Required task:
Rewrite the entries between the lines holding "Return the (X, Y)" and "keyboards (134, 340)", inclusive, changing "coordinate" to "position" and keeping everything else the same. Leave the pictures out of your answer.

Record extracts:
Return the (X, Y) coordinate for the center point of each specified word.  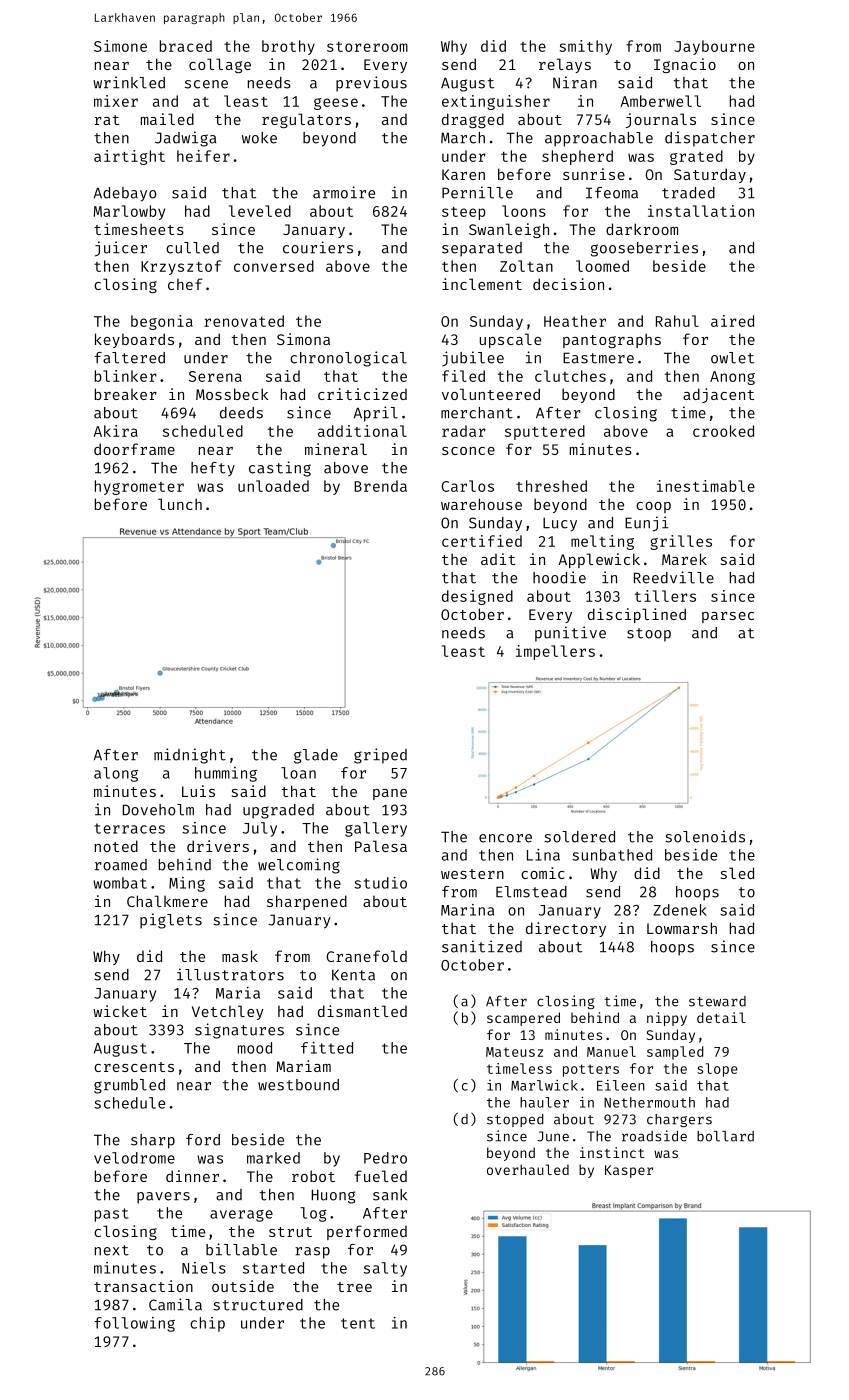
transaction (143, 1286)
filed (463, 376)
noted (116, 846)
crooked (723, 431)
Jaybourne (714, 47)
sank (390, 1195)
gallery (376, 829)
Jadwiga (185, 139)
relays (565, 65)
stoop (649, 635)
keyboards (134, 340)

--

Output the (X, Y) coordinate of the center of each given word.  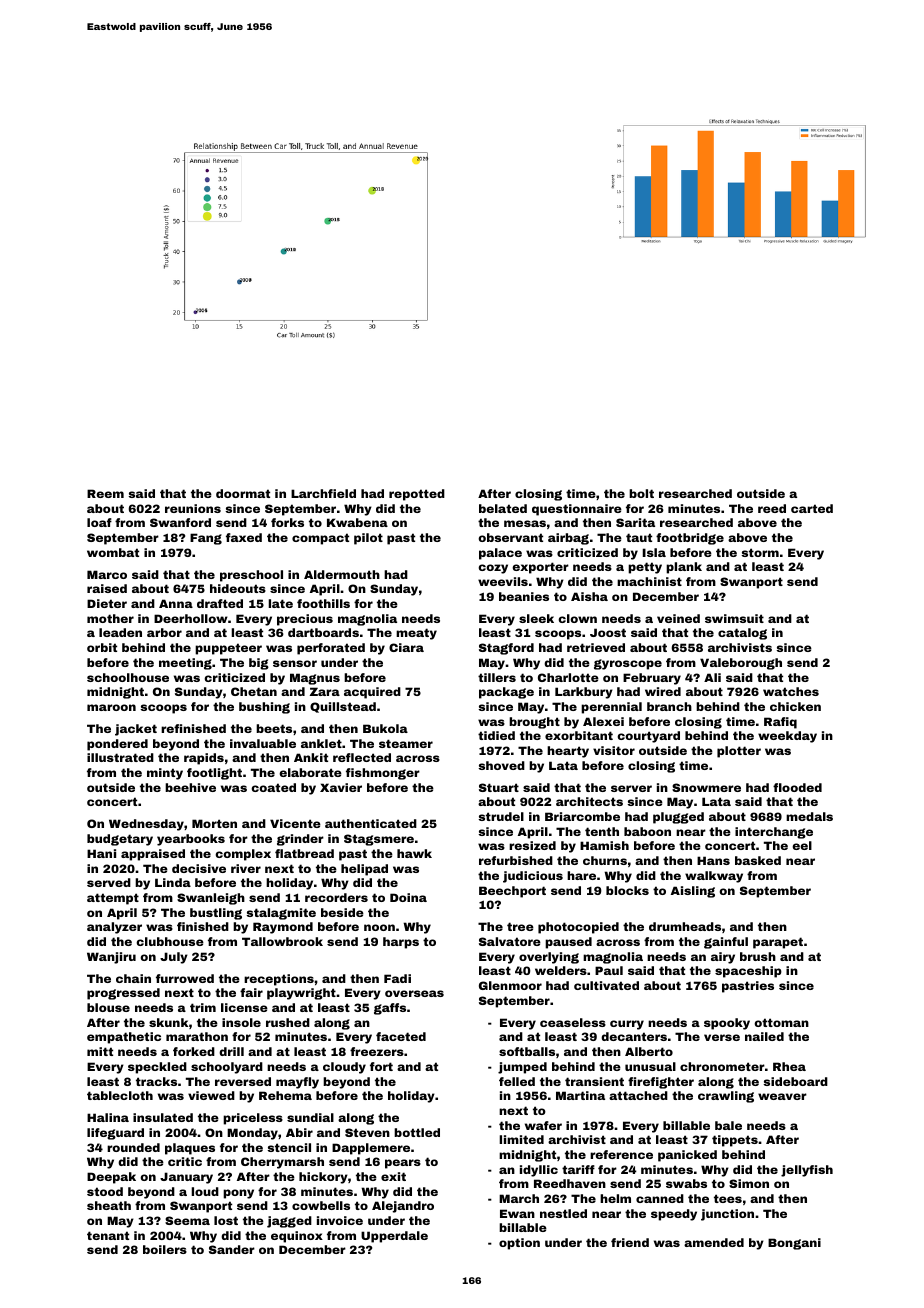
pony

Task result:
Return the (X, Y) position for the center point of each specified word.  
transaction (143, 1286)
filed (463, 376)
noted (116, 846)
crooked (723, 431)
Jaybourne (714, 47)
sank (390, 1195)
gallery (376, 829)
Jadwiga (185, 139)
relays (565, 65)
stoop (649, 635)
keyboards (134, 340)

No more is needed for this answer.